Exercise goal: Please identify each line in the items below that contains the word "suit" and copy every such line.

Supplied material:

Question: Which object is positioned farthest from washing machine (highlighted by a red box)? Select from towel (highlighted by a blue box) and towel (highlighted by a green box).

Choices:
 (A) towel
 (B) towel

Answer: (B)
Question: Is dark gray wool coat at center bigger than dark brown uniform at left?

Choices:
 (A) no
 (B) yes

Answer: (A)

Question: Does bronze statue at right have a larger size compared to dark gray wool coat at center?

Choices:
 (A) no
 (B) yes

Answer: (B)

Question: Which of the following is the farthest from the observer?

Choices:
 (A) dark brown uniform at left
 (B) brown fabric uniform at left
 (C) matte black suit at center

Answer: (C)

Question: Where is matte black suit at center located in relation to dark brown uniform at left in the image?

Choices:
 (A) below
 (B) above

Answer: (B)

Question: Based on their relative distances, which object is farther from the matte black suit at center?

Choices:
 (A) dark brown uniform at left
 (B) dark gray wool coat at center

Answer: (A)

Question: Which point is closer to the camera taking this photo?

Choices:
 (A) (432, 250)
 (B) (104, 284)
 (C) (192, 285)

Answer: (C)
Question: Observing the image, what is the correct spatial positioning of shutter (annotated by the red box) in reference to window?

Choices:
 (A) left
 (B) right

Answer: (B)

Full response:
 (C) matte black suit at center
Question: Where is matte black suit at center located in relation to dark brown uniform at left in the image?
Question: Based on their relative distances, which object is farther from the matte black suit at center?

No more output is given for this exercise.